__AIM OF THE TASK__
Give the tally of lines in the listing that include "purple". No other words belong in the answer.

__AVAILABLE DATA__
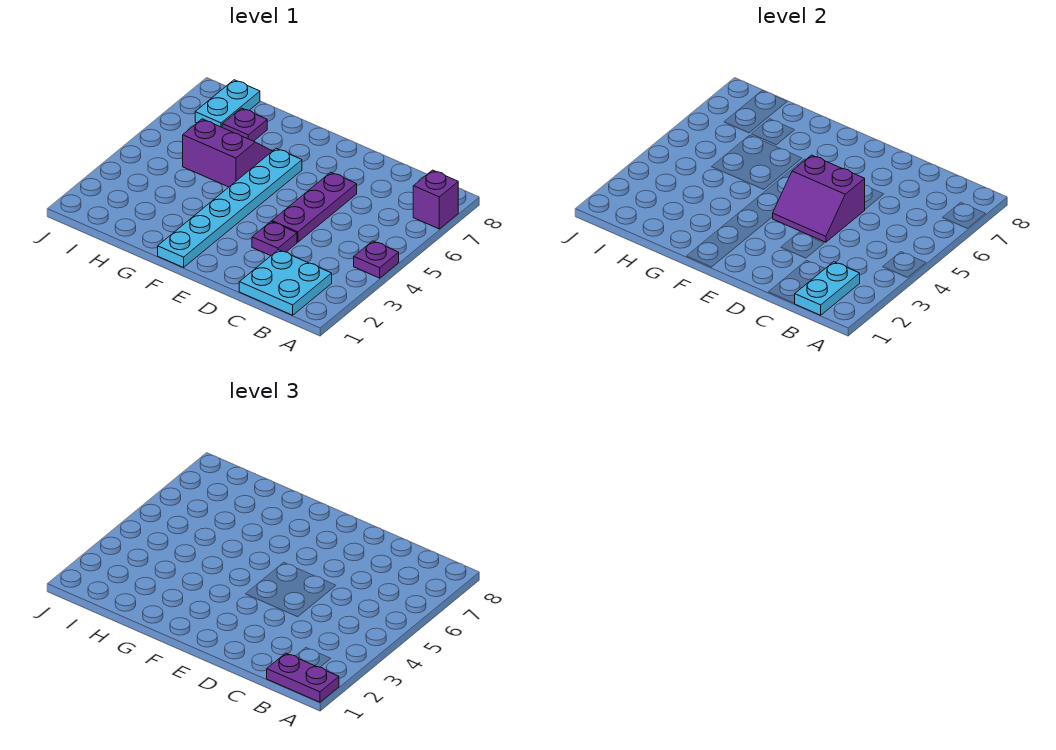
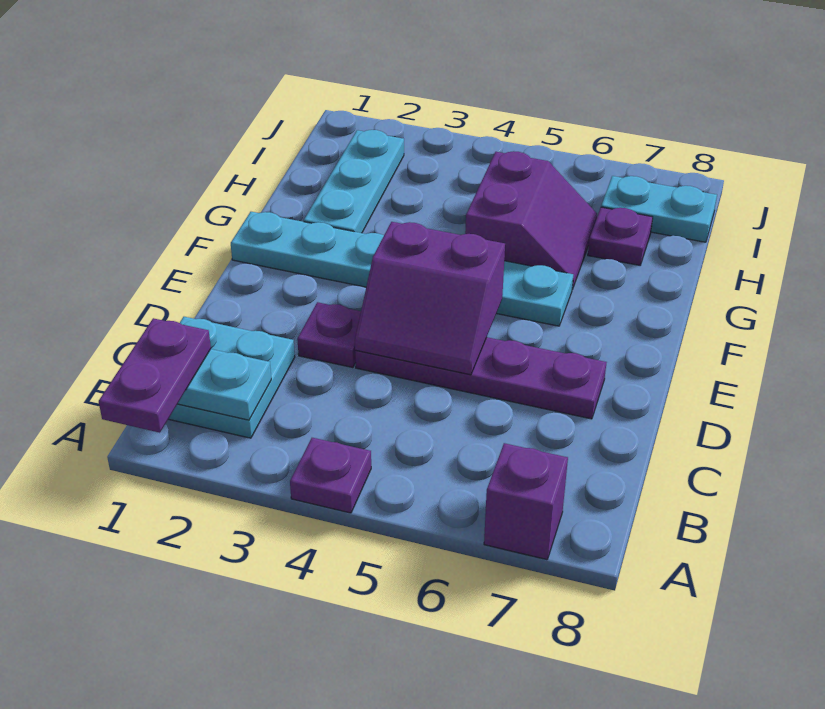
purple plate D4:D6 level 1 -> purple plate D4:D7 level 1
purple slope D4:E5 level 2 top 5 -> purple slope D4:E5 level 2 top E
none -> cyan plate G2:I2 level 1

__SOLUTION__
2